■ HOW TO COMPLETE THIS TASK: Write out the entries below exactly, from the first line to the one with "TEMP2: LM35 -> DS18B20", both ends included.

■ DATA EXTRACTS:
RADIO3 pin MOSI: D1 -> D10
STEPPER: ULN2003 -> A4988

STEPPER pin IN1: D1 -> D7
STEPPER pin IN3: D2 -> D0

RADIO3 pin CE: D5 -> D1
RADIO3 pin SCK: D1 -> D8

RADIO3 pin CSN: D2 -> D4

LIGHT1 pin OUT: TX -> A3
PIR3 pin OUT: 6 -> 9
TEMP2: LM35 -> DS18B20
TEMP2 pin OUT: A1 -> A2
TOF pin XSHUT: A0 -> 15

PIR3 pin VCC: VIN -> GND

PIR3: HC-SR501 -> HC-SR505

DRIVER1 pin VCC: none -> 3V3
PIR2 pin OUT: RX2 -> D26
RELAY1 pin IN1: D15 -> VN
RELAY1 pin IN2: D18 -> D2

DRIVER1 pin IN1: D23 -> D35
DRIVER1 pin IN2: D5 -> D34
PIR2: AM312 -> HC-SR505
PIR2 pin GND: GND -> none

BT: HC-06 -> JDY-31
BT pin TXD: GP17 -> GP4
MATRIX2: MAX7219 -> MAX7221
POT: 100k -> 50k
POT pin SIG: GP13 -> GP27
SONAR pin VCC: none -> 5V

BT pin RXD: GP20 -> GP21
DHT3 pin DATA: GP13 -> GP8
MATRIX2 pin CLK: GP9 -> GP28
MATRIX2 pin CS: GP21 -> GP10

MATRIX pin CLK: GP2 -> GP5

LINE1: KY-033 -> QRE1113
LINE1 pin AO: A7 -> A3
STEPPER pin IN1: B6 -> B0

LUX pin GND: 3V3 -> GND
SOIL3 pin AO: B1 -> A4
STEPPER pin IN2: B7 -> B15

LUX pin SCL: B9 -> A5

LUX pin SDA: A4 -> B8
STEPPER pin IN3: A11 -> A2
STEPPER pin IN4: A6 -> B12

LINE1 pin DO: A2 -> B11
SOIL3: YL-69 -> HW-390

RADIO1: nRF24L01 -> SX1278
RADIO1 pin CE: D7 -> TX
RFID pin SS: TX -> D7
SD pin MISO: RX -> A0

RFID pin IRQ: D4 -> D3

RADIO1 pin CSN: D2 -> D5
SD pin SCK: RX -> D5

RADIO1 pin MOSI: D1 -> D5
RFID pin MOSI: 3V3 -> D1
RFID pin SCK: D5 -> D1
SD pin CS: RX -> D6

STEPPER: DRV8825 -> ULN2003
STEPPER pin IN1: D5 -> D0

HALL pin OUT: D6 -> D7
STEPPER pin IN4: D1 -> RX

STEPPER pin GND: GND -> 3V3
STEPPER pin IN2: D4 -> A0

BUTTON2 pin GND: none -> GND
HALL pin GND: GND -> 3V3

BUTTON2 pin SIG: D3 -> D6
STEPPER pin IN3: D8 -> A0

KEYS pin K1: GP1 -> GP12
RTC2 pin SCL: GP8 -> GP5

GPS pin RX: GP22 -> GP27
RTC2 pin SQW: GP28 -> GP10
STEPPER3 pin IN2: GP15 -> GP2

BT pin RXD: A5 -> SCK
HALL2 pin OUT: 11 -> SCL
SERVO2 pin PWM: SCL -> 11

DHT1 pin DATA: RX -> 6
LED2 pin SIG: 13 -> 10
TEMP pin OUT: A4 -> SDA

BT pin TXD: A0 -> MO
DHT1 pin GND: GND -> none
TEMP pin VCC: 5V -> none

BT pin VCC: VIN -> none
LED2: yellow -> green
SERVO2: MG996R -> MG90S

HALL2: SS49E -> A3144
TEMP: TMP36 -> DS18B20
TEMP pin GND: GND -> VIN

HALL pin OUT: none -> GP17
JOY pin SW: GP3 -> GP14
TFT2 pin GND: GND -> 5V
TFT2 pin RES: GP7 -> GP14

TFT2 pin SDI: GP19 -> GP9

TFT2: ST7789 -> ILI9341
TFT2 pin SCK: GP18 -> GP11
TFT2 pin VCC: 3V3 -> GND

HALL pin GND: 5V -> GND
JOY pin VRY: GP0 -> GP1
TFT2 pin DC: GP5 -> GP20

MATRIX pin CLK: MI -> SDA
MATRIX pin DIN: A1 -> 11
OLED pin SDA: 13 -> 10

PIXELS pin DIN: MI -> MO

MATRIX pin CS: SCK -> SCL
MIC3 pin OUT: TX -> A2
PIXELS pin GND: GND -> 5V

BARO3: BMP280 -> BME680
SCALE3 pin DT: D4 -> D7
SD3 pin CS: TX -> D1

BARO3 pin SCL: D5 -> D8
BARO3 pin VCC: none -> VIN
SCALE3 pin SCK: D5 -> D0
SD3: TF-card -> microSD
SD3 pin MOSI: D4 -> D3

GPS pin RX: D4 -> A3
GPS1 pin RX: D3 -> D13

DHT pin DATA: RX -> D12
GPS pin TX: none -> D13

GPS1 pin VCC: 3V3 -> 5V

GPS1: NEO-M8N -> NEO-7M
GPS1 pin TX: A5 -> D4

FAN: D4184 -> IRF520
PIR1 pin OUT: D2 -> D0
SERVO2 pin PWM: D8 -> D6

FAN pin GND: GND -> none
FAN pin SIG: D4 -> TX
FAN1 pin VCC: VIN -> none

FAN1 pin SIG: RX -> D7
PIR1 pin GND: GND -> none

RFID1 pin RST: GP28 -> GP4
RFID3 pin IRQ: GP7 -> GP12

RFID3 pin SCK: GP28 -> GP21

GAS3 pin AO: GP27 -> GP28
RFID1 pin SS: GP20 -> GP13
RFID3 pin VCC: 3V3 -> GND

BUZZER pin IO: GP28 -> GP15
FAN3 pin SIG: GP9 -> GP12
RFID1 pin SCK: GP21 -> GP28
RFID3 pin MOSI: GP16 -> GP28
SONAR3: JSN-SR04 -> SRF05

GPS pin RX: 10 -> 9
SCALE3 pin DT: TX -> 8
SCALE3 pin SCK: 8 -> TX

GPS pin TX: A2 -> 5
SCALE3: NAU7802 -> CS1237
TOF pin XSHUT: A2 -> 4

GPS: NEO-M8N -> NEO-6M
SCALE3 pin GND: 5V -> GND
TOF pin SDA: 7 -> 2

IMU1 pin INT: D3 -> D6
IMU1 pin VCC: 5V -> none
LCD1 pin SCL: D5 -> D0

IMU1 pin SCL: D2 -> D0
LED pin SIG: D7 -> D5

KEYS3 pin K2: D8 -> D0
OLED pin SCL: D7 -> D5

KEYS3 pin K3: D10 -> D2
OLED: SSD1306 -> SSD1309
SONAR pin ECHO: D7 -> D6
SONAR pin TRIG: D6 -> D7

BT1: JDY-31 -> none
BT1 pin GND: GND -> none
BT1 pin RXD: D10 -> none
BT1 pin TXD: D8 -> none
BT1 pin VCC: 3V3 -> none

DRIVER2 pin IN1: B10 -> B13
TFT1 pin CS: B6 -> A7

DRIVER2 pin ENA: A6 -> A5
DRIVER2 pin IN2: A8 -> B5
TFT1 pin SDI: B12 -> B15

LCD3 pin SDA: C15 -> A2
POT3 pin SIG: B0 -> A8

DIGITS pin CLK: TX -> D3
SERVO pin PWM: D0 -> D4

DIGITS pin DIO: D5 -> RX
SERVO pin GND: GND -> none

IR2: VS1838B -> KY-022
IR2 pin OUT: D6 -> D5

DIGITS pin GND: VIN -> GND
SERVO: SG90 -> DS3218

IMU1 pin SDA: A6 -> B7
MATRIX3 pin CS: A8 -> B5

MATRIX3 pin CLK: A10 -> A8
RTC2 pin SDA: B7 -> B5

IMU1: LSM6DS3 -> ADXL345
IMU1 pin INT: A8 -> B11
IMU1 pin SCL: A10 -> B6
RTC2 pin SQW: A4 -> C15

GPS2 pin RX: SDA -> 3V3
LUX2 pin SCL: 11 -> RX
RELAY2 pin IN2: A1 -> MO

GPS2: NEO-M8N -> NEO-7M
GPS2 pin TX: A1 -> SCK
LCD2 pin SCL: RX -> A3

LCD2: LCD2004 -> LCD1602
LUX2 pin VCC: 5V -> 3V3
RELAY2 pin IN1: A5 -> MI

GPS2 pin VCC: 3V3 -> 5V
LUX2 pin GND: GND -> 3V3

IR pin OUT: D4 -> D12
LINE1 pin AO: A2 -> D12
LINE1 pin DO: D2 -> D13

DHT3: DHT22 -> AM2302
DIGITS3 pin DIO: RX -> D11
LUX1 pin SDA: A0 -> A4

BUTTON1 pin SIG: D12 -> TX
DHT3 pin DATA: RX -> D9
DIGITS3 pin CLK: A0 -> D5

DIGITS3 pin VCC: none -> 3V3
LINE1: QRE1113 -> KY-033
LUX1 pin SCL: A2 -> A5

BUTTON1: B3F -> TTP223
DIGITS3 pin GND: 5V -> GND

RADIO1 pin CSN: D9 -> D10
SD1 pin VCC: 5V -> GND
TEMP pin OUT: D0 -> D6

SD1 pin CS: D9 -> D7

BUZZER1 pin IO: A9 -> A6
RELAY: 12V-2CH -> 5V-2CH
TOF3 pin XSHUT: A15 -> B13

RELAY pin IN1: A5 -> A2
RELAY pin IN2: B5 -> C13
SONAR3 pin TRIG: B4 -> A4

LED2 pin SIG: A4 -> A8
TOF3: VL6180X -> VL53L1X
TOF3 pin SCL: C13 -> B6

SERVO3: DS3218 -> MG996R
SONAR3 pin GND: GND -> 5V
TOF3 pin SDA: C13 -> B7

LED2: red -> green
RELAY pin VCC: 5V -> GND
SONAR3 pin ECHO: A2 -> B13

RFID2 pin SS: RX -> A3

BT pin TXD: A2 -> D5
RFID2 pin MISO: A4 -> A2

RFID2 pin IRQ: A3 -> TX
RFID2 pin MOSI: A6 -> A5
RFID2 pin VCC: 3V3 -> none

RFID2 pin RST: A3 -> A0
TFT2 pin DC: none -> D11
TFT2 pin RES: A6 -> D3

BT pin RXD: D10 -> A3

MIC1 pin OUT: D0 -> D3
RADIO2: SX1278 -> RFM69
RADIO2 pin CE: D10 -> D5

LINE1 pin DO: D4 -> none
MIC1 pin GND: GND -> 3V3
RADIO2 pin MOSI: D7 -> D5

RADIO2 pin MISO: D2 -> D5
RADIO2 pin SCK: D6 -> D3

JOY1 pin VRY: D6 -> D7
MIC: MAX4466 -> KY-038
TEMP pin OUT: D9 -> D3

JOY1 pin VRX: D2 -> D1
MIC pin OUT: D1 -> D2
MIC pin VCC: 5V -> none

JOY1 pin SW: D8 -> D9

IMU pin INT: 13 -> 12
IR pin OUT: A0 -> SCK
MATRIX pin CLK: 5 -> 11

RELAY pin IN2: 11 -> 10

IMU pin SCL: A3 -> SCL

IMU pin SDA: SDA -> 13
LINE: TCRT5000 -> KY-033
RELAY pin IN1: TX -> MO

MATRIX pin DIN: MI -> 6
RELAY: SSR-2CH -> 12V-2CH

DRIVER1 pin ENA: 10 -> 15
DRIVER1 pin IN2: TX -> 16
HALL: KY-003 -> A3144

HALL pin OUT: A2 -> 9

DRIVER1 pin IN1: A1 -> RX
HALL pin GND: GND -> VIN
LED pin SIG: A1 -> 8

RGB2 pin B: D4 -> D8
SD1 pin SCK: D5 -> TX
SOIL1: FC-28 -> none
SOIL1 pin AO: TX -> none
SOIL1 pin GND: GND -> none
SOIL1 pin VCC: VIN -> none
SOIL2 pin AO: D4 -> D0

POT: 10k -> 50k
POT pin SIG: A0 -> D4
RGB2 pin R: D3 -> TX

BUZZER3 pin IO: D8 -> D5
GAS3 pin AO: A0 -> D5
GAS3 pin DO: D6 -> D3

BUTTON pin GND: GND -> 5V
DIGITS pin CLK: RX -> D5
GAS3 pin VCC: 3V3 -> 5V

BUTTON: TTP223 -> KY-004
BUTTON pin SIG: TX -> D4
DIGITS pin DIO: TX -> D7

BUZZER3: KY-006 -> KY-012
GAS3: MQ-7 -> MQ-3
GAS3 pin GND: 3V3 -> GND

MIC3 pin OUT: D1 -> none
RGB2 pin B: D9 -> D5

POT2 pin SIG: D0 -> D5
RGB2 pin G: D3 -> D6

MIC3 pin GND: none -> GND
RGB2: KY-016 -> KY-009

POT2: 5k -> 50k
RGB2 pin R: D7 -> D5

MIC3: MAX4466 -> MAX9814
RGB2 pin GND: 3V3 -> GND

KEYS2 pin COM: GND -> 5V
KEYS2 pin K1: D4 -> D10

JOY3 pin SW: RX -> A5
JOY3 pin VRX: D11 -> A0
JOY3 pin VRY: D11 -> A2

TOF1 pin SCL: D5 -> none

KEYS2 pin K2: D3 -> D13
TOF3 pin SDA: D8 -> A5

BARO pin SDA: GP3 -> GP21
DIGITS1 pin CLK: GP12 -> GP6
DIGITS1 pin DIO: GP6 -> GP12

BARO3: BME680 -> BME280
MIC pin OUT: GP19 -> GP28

■ SOLUTION TO THIS EXERCISE:
RADIO3 pin MOSI: D1 -> D10
STEPPER: ULN2003 -> A4988

STEPPER pin IN1: D1 -> D7
STEPPER pin IN3: D2 -> D0

RADIO3 pin CE: D5 -> D1
RADIO3 pin SCK: D1 -> D8

RADIO3 pin CSN: D2 -> D4

LIGHT1 pin OUT: TX -> A3
PIR3 pin OUT: 6 -> 9
TEMP2: LM35 -> DS18B20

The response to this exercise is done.